RECORDED DATA:
○ ○ ○

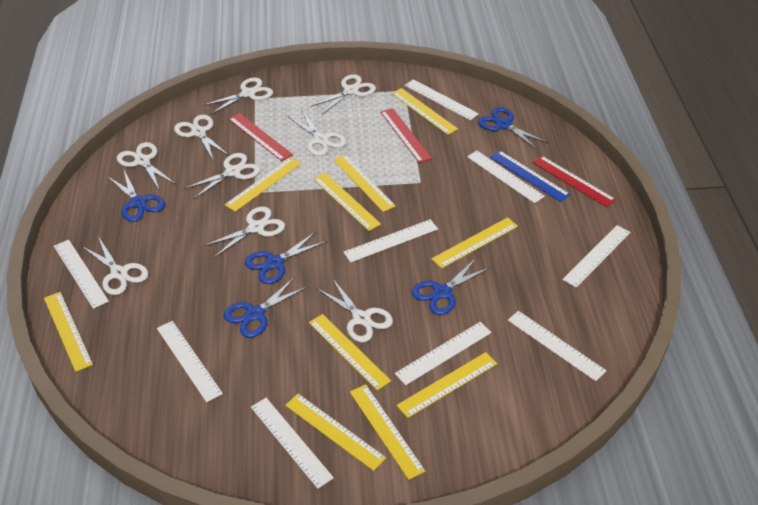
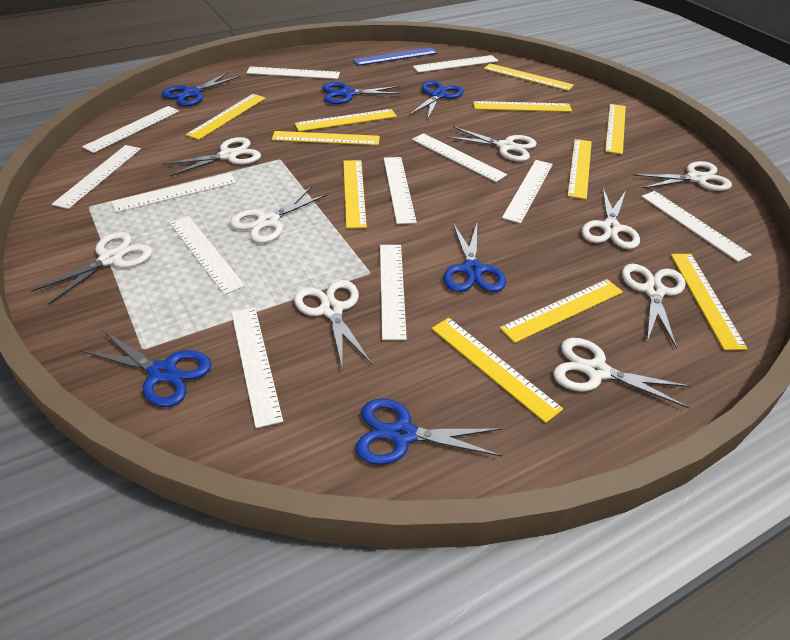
blue scissors: 5 -> 6
red ruler: 3 -> 0
white ruler: 9 -> 12
yellow ruler: 10 -> 11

○ ○ ○

WHAT TO WORK ON:
Reproduce the data above without a single change, please, but without its pictures.

ANSWER TO THE PROBLEM:
blue scissors: 5 -> 6
red ruler: 3 -> 0
white ruler: 9 -> 12
yellow ruler: 10 -> 11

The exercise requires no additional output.